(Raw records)
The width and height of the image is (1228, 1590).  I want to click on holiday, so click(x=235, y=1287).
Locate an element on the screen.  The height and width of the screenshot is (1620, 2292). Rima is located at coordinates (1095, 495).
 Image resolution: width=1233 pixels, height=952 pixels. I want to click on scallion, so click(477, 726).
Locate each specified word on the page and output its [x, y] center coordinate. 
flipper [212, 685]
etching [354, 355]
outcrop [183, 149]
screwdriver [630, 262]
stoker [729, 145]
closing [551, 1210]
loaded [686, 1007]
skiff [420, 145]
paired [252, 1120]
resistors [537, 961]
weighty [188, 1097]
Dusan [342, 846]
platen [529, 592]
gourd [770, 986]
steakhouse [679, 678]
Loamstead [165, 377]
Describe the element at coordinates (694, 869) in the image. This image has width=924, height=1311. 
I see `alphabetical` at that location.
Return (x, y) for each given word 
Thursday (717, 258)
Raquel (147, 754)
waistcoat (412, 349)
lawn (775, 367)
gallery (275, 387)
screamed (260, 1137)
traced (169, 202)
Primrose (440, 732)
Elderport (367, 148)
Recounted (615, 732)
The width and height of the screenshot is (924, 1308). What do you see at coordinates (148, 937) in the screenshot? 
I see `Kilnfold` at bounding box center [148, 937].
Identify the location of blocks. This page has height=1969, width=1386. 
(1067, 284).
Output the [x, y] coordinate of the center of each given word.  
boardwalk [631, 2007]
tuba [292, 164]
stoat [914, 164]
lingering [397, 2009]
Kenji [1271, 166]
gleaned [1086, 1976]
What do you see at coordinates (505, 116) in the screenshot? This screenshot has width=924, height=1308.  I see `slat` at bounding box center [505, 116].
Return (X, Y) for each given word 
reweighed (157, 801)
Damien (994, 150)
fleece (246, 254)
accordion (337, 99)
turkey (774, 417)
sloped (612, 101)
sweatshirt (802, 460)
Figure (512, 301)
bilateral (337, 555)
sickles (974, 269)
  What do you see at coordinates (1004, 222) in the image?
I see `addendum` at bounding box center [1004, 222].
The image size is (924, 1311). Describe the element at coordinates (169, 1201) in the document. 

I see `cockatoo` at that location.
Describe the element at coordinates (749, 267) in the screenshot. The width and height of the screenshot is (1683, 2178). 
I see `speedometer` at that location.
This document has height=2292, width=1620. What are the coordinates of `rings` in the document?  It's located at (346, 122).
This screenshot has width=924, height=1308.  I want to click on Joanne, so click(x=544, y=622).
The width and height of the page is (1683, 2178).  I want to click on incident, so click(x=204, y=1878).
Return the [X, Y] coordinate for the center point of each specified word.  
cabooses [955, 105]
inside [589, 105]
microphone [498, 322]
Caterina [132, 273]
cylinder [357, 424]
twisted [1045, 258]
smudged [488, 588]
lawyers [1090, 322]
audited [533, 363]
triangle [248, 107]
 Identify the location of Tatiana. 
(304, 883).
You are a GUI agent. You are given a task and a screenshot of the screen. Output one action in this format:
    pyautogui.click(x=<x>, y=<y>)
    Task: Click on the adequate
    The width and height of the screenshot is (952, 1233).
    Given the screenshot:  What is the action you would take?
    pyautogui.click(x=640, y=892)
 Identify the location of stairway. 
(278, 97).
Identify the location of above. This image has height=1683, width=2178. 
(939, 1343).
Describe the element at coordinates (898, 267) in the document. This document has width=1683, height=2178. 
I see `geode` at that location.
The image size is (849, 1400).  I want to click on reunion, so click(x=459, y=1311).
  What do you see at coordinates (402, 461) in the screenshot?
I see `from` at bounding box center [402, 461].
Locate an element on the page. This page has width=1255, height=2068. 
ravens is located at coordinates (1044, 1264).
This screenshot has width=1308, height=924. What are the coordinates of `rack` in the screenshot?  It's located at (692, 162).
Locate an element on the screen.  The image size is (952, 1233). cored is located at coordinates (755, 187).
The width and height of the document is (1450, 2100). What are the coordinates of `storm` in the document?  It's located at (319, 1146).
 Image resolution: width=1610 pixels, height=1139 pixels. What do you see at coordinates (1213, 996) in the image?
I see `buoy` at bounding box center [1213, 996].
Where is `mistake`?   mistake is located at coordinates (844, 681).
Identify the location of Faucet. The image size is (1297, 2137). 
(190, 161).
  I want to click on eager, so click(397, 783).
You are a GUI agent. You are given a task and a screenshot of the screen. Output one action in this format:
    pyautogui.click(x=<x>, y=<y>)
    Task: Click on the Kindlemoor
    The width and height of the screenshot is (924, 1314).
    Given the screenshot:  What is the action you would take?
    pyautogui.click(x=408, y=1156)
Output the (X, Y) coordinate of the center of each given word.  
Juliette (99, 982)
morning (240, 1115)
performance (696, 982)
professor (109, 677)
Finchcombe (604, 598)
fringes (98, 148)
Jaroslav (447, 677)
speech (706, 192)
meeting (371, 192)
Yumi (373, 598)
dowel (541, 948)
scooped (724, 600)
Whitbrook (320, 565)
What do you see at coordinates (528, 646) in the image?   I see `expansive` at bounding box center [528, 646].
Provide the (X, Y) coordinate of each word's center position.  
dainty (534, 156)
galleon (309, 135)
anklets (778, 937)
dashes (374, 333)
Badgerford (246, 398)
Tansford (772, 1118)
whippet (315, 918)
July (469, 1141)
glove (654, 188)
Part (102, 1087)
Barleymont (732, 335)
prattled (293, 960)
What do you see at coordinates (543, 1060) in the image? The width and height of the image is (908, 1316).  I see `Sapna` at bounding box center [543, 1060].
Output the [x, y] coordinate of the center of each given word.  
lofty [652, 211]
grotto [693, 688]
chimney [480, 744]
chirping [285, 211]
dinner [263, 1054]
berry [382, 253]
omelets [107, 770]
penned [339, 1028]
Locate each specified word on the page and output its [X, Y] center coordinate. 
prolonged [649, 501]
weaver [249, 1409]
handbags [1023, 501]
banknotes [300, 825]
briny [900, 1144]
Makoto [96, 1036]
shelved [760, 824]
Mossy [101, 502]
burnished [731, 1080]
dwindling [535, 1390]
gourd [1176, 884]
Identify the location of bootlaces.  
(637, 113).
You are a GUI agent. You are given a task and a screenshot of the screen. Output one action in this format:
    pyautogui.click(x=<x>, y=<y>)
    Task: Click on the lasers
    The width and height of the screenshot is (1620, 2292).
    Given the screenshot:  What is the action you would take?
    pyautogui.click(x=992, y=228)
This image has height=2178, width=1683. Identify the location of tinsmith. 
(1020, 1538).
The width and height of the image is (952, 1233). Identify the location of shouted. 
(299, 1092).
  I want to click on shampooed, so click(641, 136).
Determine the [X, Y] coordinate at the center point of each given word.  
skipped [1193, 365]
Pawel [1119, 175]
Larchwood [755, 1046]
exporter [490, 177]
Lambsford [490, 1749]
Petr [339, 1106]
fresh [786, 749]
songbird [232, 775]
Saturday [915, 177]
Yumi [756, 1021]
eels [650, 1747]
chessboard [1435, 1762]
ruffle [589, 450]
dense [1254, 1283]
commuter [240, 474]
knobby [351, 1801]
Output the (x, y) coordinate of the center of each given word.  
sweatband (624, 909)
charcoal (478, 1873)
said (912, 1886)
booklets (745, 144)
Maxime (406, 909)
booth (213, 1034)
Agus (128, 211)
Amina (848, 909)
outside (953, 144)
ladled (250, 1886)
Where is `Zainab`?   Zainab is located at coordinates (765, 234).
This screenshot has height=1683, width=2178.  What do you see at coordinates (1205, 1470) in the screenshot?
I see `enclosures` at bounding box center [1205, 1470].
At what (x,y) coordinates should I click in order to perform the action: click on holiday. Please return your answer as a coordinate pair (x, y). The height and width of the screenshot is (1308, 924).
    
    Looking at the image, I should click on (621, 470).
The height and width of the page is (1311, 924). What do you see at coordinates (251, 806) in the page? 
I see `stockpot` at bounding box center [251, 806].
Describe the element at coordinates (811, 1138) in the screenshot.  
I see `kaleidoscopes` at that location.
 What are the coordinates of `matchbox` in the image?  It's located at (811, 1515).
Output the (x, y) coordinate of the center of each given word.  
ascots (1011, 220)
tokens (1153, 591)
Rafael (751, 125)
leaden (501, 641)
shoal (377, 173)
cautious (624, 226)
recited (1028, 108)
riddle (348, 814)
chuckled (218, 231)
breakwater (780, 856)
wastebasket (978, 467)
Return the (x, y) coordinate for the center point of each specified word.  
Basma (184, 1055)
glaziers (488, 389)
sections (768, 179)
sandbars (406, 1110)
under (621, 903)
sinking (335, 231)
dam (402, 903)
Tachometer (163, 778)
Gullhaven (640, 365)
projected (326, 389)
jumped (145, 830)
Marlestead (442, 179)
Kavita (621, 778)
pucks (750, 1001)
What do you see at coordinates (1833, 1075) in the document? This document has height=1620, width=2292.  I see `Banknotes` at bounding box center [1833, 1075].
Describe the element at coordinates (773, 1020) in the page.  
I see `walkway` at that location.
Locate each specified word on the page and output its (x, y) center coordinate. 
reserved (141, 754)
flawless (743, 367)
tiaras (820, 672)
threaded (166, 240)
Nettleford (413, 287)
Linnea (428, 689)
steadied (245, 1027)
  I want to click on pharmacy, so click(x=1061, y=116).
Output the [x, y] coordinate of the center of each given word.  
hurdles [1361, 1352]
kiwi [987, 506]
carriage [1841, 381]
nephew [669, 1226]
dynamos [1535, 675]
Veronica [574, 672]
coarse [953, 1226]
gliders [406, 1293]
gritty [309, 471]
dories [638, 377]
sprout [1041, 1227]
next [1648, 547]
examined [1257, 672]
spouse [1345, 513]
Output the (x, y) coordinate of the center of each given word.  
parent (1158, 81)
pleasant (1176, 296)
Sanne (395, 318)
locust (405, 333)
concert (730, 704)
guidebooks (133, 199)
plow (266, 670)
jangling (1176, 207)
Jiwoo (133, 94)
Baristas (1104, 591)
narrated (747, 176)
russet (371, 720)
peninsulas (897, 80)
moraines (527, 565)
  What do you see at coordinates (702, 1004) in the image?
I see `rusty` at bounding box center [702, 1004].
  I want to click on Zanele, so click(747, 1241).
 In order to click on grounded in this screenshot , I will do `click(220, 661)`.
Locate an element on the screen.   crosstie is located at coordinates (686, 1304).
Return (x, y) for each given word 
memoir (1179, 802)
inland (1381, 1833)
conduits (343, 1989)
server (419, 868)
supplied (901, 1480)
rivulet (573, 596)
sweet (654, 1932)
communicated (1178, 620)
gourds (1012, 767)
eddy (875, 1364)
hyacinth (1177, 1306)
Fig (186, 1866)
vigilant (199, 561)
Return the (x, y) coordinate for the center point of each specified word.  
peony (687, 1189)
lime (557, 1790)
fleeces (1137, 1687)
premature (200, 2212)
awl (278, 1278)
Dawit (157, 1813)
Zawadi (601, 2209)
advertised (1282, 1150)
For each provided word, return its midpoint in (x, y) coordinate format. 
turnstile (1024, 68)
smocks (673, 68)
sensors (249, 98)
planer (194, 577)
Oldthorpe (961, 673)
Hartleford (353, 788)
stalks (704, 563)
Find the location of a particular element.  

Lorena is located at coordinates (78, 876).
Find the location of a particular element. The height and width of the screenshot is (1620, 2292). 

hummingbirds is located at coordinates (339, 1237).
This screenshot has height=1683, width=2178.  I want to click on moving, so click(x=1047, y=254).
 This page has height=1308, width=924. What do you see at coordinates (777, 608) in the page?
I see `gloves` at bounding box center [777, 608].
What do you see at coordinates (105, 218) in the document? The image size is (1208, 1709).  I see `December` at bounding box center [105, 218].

▸ EXERCISE: Copy out the records word for word, from the line that contains "lime (557, 1790)" through the last line of the records.

▸ COMPLETE OUTPUT:
lime (557, 1790)
fleeces (1137, 1687)
premature (200, 2212)
awl (278, 1278)
Dawit (157, 1813)
Zawadi (601, 2209)
advertised (1282, 1150)
For each provided word, return its midpoint in (x, y) coordinate format. 
turnstile (1024, 68)
smocks (673, 68)
sensors (249, 98)
planer (194, 577)
Oldthorpe (961, 673)
Hartleford (353, 788)
stalks (704, 563)
Find the location of a particular element.  

Lorena is located at coordinates (78, 876).
Find the location of a particular element. The height and width of the screenshot is (1620, 2292). 

hummingbirds is located at coordinates (339, 1237).
This screenshot has height=1683, width=2178.  I want to click on moving, so click(x=1047, y=254).
 This page has height=1308, width=924. What do you see at coordinates (777, 608) in the page?
I see `gloves` at bounding box center [777, 608].
What do you see at coordinates (105, 218) in the document? The image size is (1208, 1709).  I see `December` at bounding box center [105, 218].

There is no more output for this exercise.